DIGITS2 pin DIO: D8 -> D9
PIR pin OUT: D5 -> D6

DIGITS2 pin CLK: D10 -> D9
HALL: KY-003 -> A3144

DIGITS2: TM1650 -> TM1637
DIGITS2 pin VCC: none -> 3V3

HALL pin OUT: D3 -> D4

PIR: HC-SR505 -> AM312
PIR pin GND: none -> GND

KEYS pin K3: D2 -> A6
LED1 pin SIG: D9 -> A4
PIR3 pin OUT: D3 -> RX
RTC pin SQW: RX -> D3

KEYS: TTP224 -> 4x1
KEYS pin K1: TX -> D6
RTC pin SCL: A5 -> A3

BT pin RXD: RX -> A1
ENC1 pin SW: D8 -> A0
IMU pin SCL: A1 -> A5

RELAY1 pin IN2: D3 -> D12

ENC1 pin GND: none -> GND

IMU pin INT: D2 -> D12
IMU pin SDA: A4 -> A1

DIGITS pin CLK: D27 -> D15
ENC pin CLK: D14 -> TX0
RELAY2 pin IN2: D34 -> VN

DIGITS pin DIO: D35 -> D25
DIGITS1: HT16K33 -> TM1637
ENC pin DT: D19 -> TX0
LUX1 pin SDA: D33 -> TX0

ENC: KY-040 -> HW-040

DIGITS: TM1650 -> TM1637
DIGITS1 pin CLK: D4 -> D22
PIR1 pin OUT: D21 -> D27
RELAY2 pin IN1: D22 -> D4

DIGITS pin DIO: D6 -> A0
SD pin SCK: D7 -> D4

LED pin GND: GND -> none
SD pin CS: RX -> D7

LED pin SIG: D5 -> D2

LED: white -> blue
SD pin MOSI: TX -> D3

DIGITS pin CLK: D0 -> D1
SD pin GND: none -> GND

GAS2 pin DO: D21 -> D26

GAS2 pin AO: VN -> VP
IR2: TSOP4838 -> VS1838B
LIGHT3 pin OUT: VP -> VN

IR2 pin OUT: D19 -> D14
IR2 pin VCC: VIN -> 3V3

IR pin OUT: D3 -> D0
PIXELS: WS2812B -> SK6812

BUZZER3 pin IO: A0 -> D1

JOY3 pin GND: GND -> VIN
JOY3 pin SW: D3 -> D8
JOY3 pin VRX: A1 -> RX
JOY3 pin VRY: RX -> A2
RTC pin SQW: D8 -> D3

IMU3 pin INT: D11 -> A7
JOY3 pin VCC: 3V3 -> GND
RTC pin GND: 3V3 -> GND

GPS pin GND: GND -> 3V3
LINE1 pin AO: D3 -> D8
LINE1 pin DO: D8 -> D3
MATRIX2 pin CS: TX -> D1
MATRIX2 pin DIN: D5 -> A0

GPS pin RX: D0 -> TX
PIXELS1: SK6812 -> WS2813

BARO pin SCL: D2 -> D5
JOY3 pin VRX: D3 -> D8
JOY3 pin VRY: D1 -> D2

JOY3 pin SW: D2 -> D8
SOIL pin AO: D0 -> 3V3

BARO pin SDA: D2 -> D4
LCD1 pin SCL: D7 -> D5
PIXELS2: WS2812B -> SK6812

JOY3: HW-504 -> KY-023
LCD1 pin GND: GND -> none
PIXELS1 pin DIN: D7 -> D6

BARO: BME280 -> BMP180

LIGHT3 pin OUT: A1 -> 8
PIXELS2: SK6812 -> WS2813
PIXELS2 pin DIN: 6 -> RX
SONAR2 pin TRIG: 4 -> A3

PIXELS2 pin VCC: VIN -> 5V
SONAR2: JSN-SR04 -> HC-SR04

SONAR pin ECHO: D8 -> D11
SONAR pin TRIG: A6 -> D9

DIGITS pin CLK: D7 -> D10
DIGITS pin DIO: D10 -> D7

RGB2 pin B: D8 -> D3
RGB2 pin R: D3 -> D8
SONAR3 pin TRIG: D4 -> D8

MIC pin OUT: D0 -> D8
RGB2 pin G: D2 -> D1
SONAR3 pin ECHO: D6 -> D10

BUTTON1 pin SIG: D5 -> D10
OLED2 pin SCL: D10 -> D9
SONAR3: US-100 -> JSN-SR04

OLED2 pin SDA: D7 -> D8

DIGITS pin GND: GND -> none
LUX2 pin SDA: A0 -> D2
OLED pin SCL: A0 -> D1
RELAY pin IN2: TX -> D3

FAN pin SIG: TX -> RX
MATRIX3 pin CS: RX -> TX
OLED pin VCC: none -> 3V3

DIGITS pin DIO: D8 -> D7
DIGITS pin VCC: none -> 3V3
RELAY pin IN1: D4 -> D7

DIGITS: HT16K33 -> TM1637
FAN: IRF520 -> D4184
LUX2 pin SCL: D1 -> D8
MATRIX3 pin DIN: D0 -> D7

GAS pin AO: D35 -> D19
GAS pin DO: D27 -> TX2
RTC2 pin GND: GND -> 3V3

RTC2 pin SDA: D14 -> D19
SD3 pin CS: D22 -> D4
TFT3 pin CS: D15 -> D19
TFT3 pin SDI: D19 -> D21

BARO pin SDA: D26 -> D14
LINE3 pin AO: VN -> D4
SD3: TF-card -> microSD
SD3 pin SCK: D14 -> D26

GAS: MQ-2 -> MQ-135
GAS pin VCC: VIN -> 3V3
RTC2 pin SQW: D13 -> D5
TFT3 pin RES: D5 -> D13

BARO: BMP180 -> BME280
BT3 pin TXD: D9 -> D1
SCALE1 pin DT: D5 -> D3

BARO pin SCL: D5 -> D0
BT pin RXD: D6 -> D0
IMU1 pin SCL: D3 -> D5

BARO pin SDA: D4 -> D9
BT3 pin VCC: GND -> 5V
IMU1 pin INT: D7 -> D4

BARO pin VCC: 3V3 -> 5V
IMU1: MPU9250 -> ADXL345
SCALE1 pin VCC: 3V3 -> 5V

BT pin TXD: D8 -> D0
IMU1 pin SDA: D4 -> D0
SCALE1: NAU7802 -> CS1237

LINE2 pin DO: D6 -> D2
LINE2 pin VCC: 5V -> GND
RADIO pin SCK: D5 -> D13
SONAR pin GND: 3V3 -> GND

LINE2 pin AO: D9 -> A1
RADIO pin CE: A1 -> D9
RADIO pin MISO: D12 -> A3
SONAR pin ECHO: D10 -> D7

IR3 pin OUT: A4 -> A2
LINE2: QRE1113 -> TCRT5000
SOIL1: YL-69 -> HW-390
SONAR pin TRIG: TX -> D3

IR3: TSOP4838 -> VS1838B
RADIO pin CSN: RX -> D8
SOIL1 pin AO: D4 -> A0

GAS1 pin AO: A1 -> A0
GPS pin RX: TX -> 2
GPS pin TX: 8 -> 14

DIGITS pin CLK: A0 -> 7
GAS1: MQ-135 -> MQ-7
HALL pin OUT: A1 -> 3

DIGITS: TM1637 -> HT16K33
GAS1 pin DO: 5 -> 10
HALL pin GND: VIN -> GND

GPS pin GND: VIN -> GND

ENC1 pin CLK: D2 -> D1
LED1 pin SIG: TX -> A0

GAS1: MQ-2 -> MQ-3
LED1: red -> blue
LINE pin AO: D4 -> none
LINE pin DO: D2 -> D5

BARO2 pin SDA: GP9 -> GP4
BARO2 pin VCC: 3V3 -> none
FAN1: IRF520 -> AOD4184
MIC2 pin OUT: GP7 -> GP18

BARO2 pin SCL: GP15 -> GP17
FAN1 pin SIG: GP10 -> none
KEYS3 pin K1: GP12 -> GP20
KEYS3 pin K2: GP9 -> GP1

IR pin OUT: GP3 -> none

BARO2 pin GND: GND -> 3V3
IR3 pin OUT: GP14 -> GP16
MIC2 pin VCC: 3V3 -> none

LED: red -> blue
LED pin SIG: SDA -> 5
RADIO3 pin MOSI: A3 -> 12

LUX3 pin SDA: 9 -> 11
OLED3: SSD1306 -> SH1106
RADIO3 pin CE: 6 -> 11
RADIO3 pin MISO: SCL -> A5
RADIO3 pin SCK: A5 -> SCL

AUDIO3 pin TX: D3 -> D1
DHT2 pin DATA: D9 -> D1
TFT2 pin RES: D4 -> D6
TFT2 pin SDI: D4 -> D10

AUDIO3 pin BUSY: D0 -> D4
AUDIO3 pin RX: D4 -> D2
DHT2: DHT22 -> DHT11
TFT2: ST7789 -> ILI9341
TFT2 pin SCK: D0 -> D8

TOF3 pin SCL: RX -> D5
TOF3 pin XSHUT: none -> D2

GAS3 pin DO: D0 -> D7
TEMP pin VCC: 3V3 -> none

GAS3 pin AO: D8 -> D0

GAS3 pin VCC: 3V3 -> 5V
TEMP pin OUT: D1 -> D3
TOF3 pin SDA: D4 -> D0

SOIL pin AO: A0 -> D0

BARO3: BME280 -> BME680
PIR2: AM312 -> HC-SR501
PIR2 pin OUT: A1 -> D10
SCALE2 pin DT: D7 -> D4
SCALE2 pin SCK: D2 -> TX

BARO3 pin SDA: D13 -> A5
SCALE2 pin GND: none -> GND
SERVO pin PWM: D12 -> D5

===============

From the line containing "BARO3: BME280 -> BME680" through the closing line of the material above, return every line exactly and omit all others.

Your solution ▸
BARO3: BME280 -> BME680
PIR2: AM312 -> HC-SR501
PIR2 pin OUT: A1 -> D10
SCALE2 pin DT: D7 -> D4
SCALE2 pin SCK: D2 -> TX

BARO3 pin SDA: D13 -> A5
SCALE2 pin GND: none -> GND
SERVO pin PWM: D12 -> D5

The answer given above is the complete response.